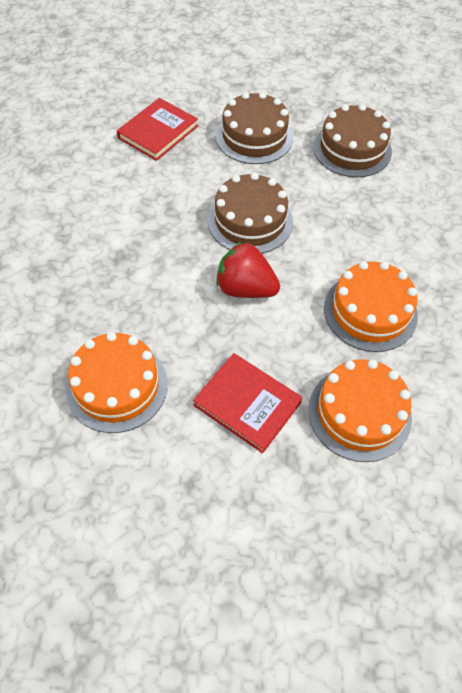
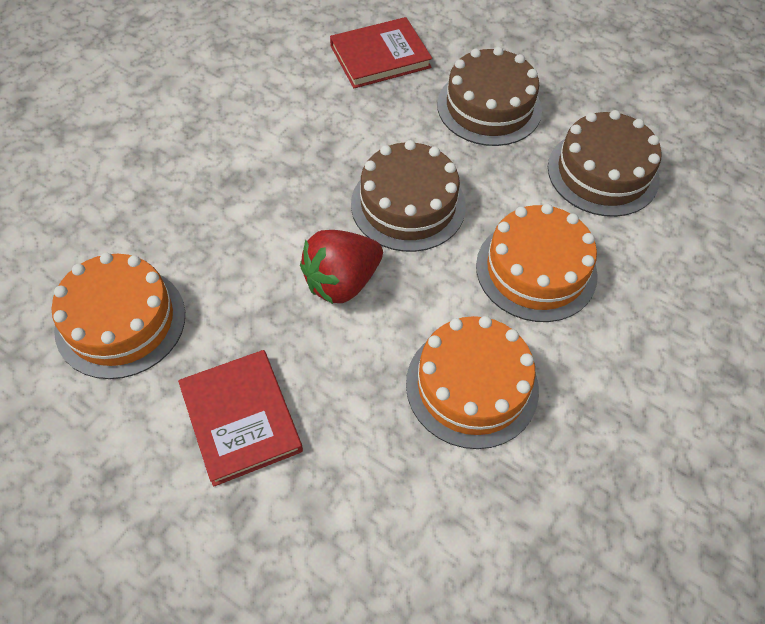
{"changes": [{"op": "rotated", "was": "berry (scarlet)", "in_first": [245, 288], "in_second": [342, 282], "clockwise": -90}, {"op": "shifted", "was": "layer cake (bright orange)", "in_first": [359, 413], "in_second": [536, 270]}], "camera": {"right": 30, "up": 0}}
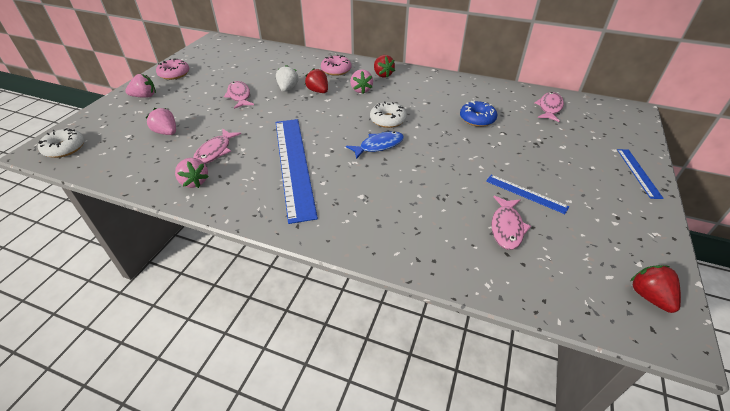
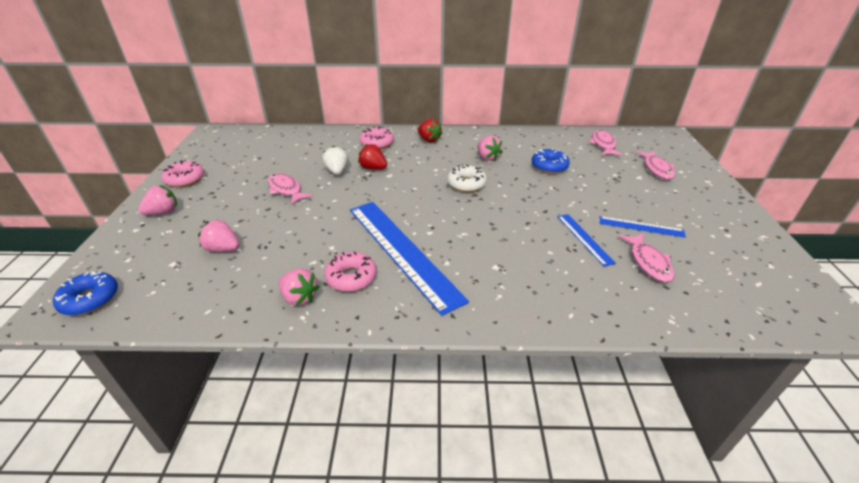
{"changes": [{"op": "repainted", "was": "glazed donut (snow-white)", "now": "glazed donut (cobalt)", "in_first": [64, 148], "in_second": [90, 299]}, {"op": "shifted", "was": "fish figure (pink)", "in_first": [215, 151], "in_second": [657, 169]}, {"op": "gone", "was": "fish figure (cobalt)", "in_first": [379, 146]}, {"op": "shifted", "was": "berry (pink)", "in_first": [361, 90], "in_second": [487, 157]}, {"op": "shifted", "was": "measuring stick (cobalt)", "in_first": [638, 172], "in_second": [584, 239]}, {"op": "gone", "was": "berry (scarlet)", "in_first": [649, 296]}, {"op": "new", "now": "glazed donut (pink)", "in_second": [351, 277]}], "camera": {"right": -20, "up": -5}}
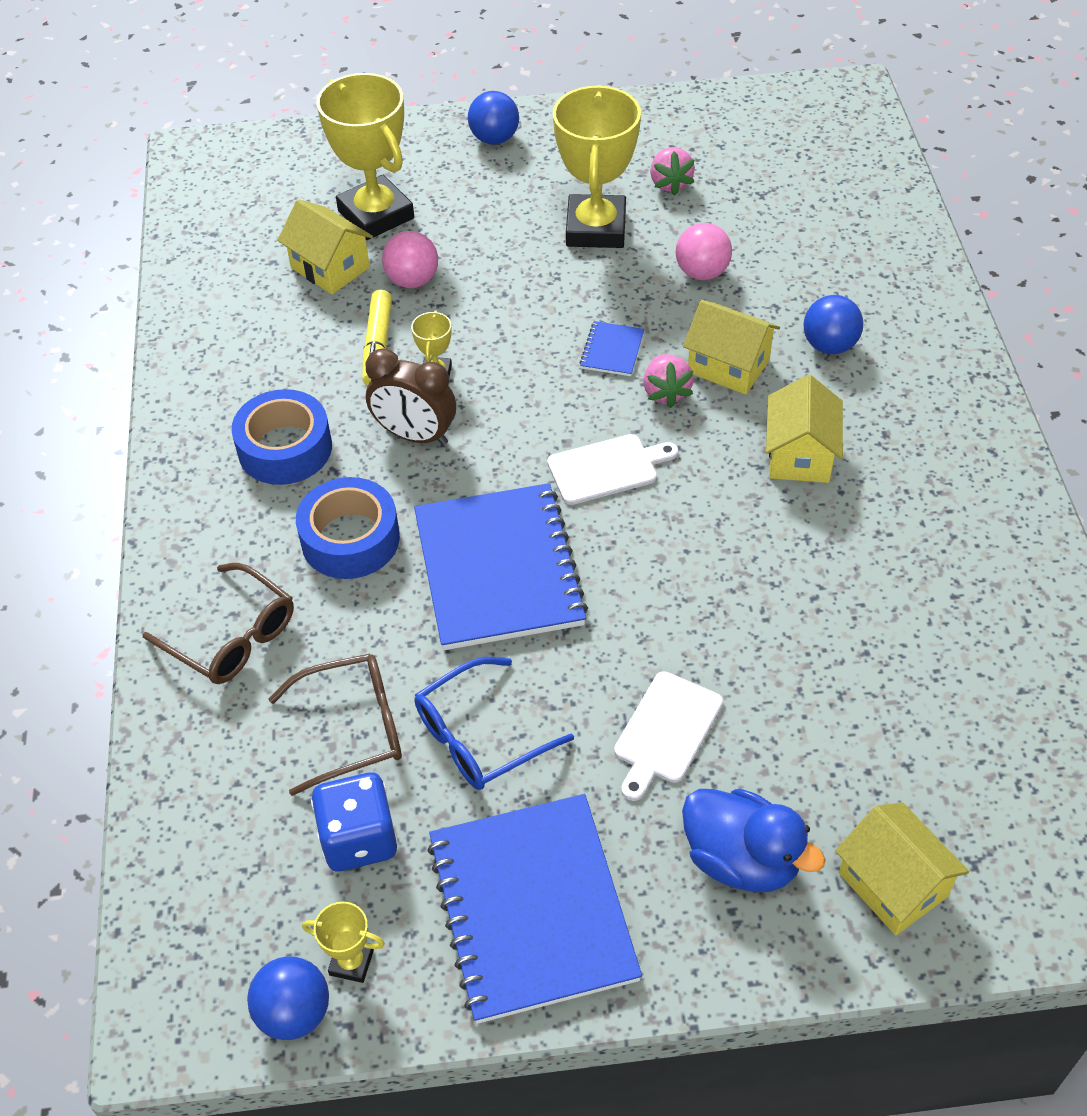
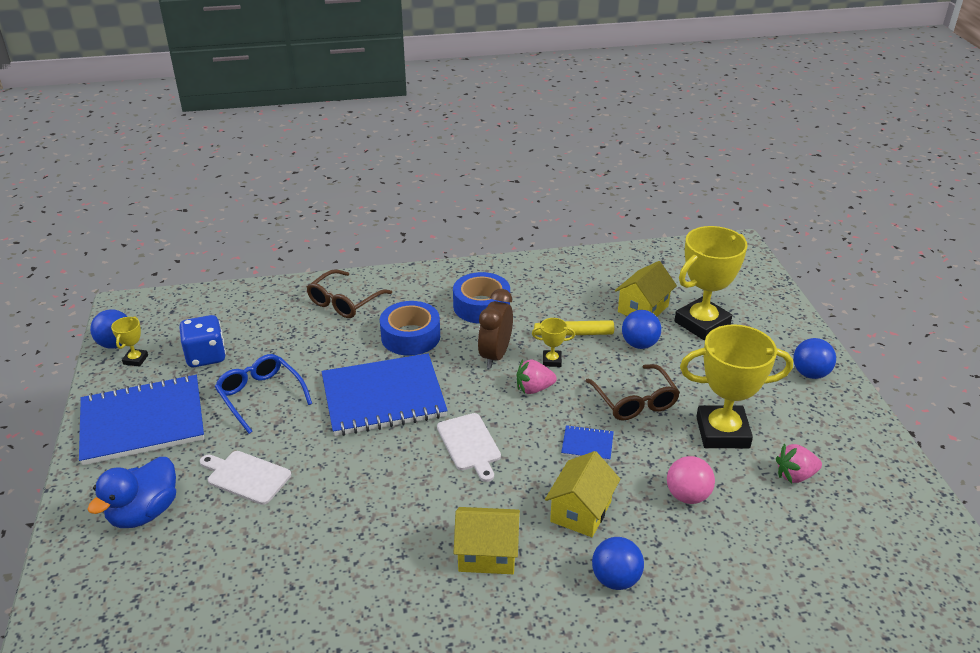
{"changes": [{"op": "shifted", "was": "spectacles (dark brown)", "in_first": [351, 729], "in_second": [634, 401]}, {"op": "repainted", "was": "sphere (pink)", "now": "sphere (cobalt)", "in_first": [412, 280], "in_second": [639, 344]}, {"op": "shifted", "was": "berry (pink)", "in_first": [666, 392], "in_second": [534, 389]}, {"op": "gone", "was": "cottage (golden)", "in_first": [893, 884]}], "camera": {"right": 85, "up": -15}}
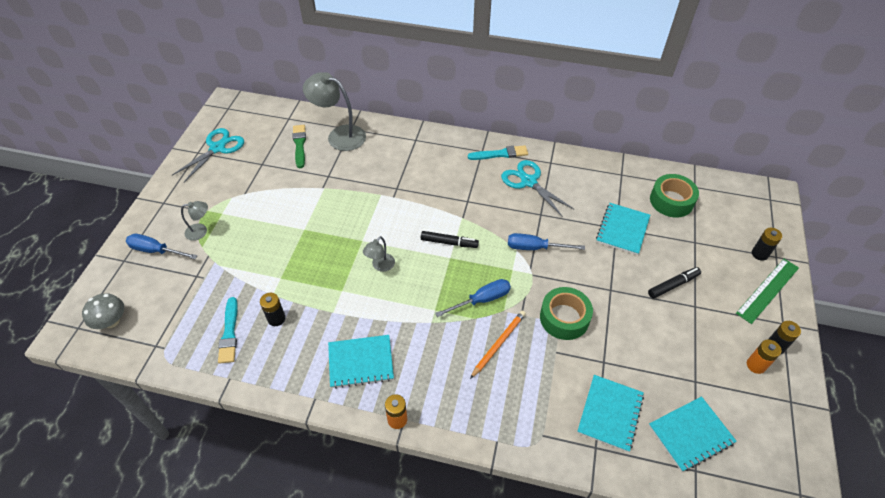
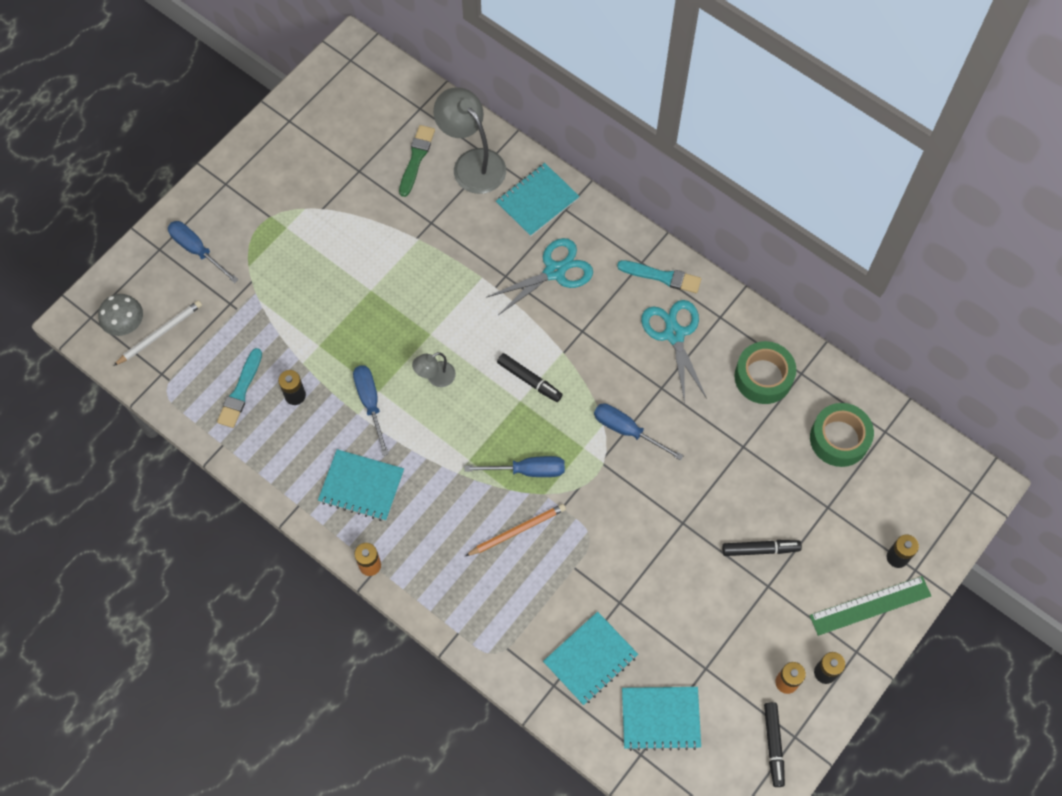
{"changes": [{"op": "shifted", "was": "shears (aqua)", "in_first": [217, 148], "in_second": [554, 271]}, {"op": "gone", "was": "reading lamp (ash-grey)", "in_first": [201, 231]}, {"op": "shifted", "was": "roll of tape (green)", "in_first": [564, 318], "in_second": [763, 377]}, {"op": "shifted", "was": "notebook (aqua)", "in_first": [622, 229], "in_second": [537, 201]}, {"op": "new", "now": "pencil (snow-white)", "in_second": [160, 333]}, {"op": "new", "now": "flat screwdriver (cobalt)", "in_second": [370, 403]}, {"op": "new", "now": "marker (black)", "in_second": [773, 744]}], "camera": {"right": 25, "up": 15}}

### Work to be completed:
Leave the images out and give the rest of the data again exactly.

### Solution for this task:
{"changes": [{"op": "rotated", "was": "berry (scarlet)", "in_first": [245, 288], "in_second": [342, 282], "clockwise": -90}, {"op": "shifted", "was": "layer cake (bright orange)", "in_first": [359, 413], "in_second": [536, 270]}], "camera": {"right": 30, "up": 0}}
{"changes": [{"op": "repainted", "was": "glazed donut (snow-white)", "now": "glazed donut (cobalt)", "in_first": [64, 148], "in_second": [90, 299]}, {"op": "shifted", "was": "fish figure (pink)", "in_first": [215, 151], "in_second": [657, 169]}, {"op": "gone", "was": "fish figure (cobalt)", "in_first": [379, 146]}, {"op": "shifted", "was": "berry (pink)", "in_first": [361, 90], "in_second": [487, 157]}, {"op": "shifted", "was": "measuring stick (cobalt)", "in_first": [638, 172], "in_second": [584, 239]}, {"op": "gone", "was": "berry (scarlet)", "in_first": [649, 296]}, {"op": "new", "now": "glazed donut (pink)", "in_second": [351, 277]}], "camera": {"right": -20, "up": -5}}
{"changes": [{"op": "shifted", "was": "spectacles (dark brown)", "in_first": [351, 729], "in_second": [634, 401]}, {"op": "repainted", "was": "sphere (pink)", "now": "sphere (cobalt)", "in_first": [412, 280], "in_second": [639, 344]}, {"op": "shifted", "was": "berry (pink)", "in_first": [666, 392], "in_second": [534, 389]}, {"op": "gone", "was": "cottage (golden)", "in_first": [893, 884]}], "camera": {"right": 85, "up": -15}}
{"changes": [{"op": "shifted", "was": "shears (aqua)", "in_first": [217, 148], "in_second": [554, 271]}, {"op": "gone", "was": "reading lamp (ash-grey)", "in_first": [201, 231]}, {"op": "shifted", "was": "roll of tape (green)", "in_first": [564, 318], "in_second": [763, 377]}, {"op": "shifted", "was": "notebook (aqua)", "in_first": [622, 229], "in_second": [537, 201]}, {"op": "new", "now": "pencil (snow-white)", "in_second": [160, 333]}, {"op": "new", "now": "flat screwdriver (cobalt)", "in_second": [370, 403]}, {"op": "new", "now": "marker (black)", "in_second": [773, 744]}], "camera": {"right": 25, "up": 15}}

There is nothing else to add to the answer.